TASK INSTRUCTIONS.
Leaving every image behind, reproduce the records word for word.

Stored data
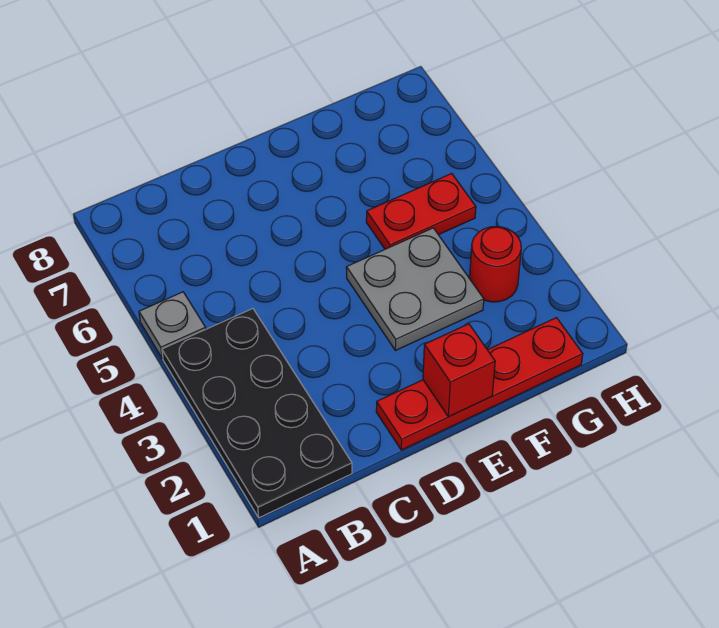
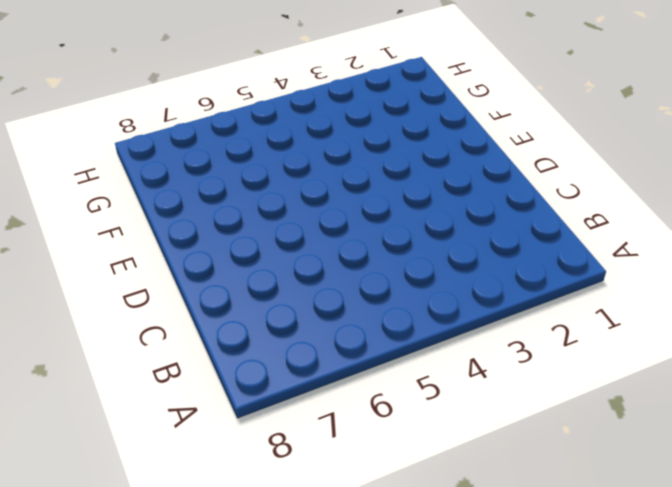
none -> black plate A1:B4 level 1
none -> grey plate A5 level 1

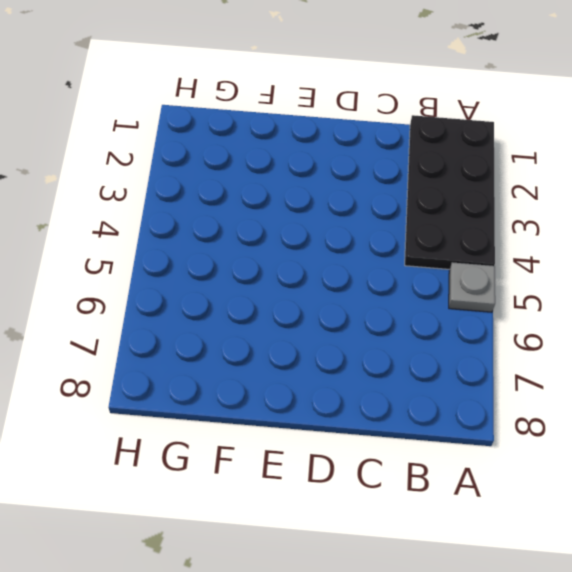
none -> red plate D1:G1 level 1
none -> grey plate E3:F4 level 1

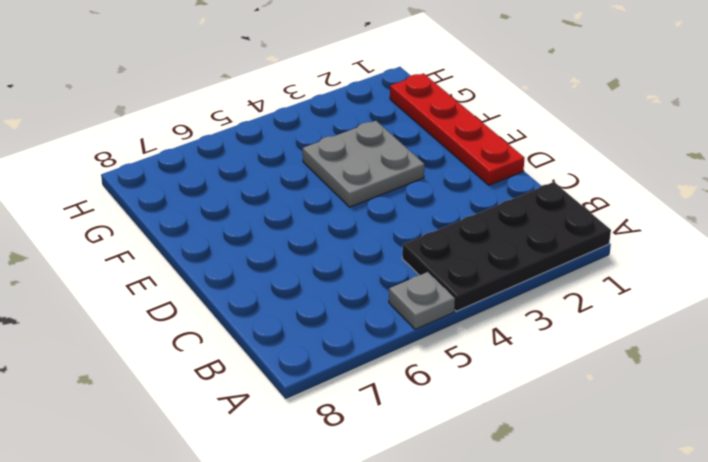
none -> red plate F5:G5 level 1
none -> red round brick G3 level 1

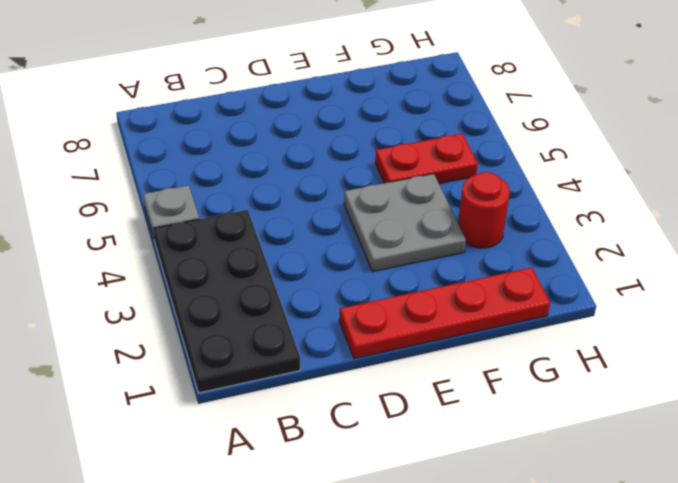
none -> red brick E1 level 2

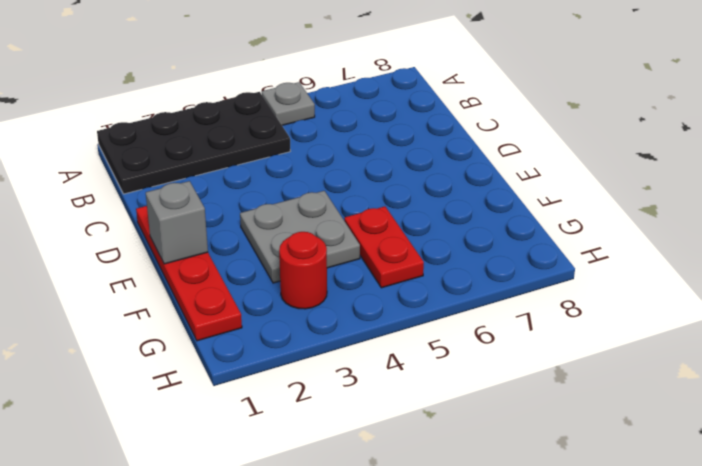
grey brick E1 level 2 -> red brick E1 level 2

EXERCISE RESULT.
none -> black plate A1:B4 level 1
none -> grey plate A5 level 1

none -> red plate D1:G1 level 1
none -> grey plate E3:F4 level 1

none -> red plate F5:G5 level 1
none -> red round brick G3 level 1

none -> red brick E1 level 2

grey brick E1 level 2 -> red brick E1 level 2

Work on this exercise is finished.